**Task objective**
Output the records, every one, exactly as given.

Stored items from a collection
= = = =

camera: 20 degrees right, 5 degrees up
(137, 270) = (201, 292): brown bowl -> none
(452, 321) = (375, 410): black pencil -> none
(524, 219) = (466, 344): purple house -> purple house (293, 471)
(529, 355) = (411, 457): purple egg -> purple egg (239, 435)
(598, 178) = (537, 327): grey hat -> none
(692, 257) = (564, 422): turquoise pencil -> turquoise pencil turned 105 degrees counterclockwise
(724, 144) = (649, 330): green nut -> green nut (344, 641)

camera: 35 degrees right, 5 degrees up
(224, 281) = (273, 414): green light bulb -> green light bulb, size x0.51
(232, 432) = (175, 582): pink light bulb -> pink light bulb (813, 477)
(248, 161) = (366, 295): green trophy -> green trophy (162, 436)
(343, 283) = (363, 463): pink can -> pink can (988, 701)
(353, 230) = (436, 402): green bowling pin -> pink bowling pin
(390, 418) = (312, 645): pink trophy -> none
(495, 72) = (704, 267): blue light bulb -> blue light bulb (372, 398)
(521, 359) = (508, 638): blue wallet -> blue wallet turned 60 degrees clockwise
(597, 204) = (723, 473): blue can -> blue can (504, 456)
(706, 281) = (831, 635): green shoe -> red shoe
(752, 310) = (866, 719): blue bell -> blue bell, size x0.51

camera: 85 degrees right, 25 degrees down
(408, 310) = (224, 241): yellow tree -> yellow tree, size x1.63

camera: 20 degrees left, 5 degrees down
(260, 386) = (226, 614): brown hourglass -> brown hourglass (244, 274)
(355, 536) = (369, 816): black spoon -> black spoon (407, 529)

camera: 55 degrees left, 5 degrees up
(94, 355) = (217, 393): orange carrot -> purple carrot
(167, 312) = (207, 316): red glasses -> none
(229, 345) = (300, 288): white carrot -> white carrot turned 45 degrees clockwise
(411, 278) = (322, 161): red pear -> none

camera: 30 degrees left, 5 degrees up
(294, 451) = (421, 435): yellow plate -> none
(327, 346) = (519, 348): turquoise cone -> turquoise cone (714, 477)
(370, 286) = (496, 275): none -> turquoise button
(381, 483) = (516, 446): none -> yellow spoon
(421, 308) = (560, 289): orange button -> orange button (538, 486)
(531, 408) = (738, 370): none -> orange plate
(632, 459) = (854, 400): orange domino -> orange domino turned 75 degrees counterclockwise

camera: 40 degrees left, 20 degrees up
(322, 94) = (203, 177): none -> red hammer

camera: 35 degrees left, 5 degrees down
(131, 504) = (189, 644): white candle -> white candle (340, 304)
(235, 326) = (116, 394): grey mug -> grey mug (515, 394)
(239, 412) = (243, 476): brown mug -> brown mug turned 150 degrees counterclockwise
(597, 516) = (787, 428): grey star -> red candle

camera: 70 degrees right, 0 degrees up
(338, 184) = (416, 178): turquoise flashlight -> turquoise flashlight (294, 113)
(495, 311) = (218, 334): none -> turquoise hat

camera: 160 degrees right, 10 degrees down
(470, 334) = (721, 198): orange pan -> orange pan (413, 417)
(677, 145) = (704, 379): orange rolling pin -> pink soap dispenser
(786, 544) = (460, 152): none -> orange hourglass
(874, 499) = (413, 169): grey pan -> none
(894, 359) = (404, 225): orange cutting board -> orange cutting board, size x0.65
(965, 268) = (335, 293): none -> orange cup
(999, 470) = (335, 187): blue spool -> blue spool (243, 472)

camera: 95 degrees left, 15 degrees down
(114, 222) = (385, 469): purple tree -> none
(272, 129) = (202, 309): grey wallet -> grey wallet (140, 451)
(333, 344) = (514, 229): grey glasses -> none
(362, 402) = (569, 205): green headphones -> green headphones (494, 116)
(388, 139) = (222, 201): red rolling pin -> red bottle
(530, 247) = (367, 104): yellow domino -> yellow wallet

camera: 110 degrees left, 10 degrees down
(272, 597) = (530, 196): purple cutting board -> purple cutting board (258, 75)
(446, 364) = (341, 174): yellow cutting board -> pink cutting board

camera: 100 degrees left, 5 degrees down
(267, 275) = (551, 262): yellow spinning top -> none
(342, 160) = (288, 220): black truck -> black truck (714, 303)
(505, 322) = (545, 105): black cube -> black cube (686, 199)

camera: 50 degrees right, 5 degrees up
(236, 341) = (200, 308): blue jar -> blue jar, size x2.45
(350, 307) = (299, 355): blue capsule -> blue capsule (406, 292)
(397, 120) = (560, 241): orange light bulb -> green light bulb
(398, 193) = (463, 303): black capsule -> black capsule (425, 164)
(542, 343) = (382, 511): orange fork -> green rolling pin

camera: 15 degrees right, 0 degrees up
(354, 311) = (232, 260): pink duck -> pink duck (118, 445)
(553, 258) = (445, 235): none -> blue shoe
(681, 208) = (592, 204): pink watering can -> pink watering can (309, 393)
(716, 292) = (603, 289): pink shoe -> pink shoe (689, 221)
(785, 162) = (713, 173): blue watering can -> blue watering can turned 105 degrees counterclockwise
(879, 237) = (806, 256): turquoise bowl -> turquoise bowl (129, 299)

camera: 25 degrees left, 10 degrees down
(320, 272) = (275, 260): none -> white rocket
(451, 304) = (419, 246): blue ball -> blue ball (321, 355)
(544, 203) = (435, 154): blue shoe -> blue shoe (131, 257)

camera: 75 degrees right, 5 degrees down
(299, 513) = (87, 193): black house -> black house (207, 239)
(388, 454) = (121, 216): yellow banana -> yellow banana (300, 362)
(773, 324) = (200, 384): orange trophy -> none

= = = =

**Your solution**
camera: 20 degrees right, 5 degrees up
(137, 270) = (201, 292): brown bowl -> none
(452, 321) = (375, 410): black pencil -> none
(524, 219) = (466, 344): purple house -> purple house (293, 471)
(529, 355) = (411, 457): purple egg -> purple egg (239, 435)
(598, 178) = (537, 327): grey hat -> none
(692, 257) = (564, 422): turquoise pencil -> turquoise pencil turned 105 degrees counterclockwise
(724, 144) = (649, 330): green nut -> green nut (344, 641)

camera: 35 degrees right, 5 degrees up
(224, 281) = (273, 414): green light bulb -> green light bulb, size x0.51
(232, 432) = (175, 582): pink light bulb -> pink light bulb (813, 477)
(248, 161) = (366, 295): green trophy -> green trophy (162, 436)
(343, 283) = (363, 463): pink can -> pink can (988, 701)
(353, 230) = (436, 402): green bowling pin -> pink bowling pin
(390, 418) = (312, 645): pink trophy -> none
(495, 72) = (704, 267): blue light bulb -> blue light bulb (372, 398)
(521, 359) = (508, 638): blue wallet -> blue wallet turned 60 degrees clockwise
(597, 204) = (723, 473): blue can -> blue can (504, 456)
(706, 281) = (831, 635): green shoe -> red shoe
(752, 310) = (866, 719): blue bell -> blue bell, size x0.51

camera: 85 degrees right, 25 degrees down
(408, 310) = (224, 241): yellow tree -> yellow tree, size x1.63

camera: 20 degrees left, 5 degrees down
(260, 386) = (226, 614): brown hourglass -> brown hourglass (244, 274)
(355, 536) = (369, 816): black spoon -> black spoon (407, 529)

camera: 55 degrees left, 5 degrees up
(94, 355) = (217, 393): orange carrot -> purple carrot
(167, 312) = (207, 316): red glasses -> none
(229, 345) = (300, 288): white carrot -> white carrot turned 45 degrees clockwise
(411, 278) = (322, 161): red pear -> none

camera: 30 degrees left, 5 degrees up
(294, 451) = (421, 435): yellow plate -> none
(327, 346) = (519, 348): turquoise cone -> turquoise cone (714, 477)
(370, 286) = (496, 275): none -> turquoise button
(381, 483) = (516, 446): none -> yellow spoon
(421, 308) = (560, 289): orange button -> orange button (538, 486)
(531, 408) = (738, 370): none -> orange plate
(632, 459) = (854, 400): orange domino -> orange domino turned 75 degrees counterclockwise

camera: 40 degrees left, 20 degrees up
(322, 94) = (203, 177): none -> red hammer

camera: 35 degrees left, 5 degrees down
(131, 504) = (189, 644): white candle -> white candle (340, 304)
(235, 326) = (116, 394): grey mug -> grey mug (515, 394)
(239, 412) = (243, 476): brown mug -> brown mug turned 150 degrees counterclockwise
(597, 516) = (787, 428): grey star -> red candle

camera: 70 degrees right, 0 degrees up
(338, 184) = (416, 178): turquoise flashlight -> turquoise flashlight (294, 113)
(495, 311) = (218, 334): none -> turquoise hat

camera: 160 degrees right, 10 degrees down
(470, 334) = (721, 198): orange pan -> orange pan (413, 417)
(677, 145) = (704, 379): orange rolling pin -> pink soap dispenser
(786, 544) = (460, 152): none -> orange hourglass
(874, 499) = (413, 169): grey pan -> none
(894, 359) = (404, 225): orange cutting board -> orange cutting board, size x0.65
(965, 268) = (335, 293): none -> orange cup
(999, 470) = (335, 187): blue spool -> blue spool (243, 472)

camera: 95 degrees left, 15 degrees down
(114, 222) = (385, 469): purple tree -> none
(272, 129) = (202, 309): grey wallet -> grey wallet (140, 451)
(333, 344) = (514, 229): grey glasses -> none
(362, 402) = (569, 205): green headphones -> green headphones (494, 116)
(388, 139) = (222, 201): red rolling pin -> red bottle
(530, 247) = (367, 104): yellow domino -> yellow wallet

camera: 110 degrees left, 10 degrees down
(272, 597) = (530, 196): purple cutting board -> purple cutting board (258, 75)
(446, 364) = (341, 174): yellow cutting board -> pink cutting board

camera: 100 degrees left, 5 degrees down
(267, 275) = (551, 262): yellow spinning top -> none
(342, 160) = (288, 220): black truck -> black truck (714, 303)
(505, 322) = (545, 105): black cube -> black cube (686, 199)

camera: 50 degrees right, 5 degrees up
(236, 341) = (200, 308): blue jar -> blue jar, size x2.45
(350, 307) = (299, 355): blue capsule -> blue capsule (406, 292)
(397, 120) = (560, 241): orange light bulb -> green light bulb
(398, 193) = (463, 303): black capsule -> black capsule (425, 164)
(542, 343) = (382, 511): orange fork -> green rolling pin

camera: 15 degrees right, 0 degrees up
(354, 311) = (232, 260): pink duck -> pink duck (118, 445)
(553, 258) = (445, 235): none -> blue shoe
(681, 208) = (592, 204): pink watering can -> pink watering can (309, 393)
(716, 292) = (603, 289): pink shoe -> pink shoe (689, 221)
(785, 162) = (713, 173): blue watering can -> blue watering can turned 105 degrees counterclockwise
(879, 237) = (806, 256): turquoise bowl -> turquoise bowl (129, 299)

camera: 25 degrees left, 10 degrees down
(320, 272) = (275, 260): none -> white rocket
(451, 304) = (419, 246): blue ball -> blue ball (321, 355)
(544, 203) = (435, 154): blue shoe -> blue shoe (131, 257)

camera: 75 degrees right, 5 degrees down
(299, 513) = (87, 193): black house -> black house (207, 239)
(388, 454) = (121, 216): yellow banana -> yellow banana (300, 362)
(773, 324) = (200, 384): orange trophy -> none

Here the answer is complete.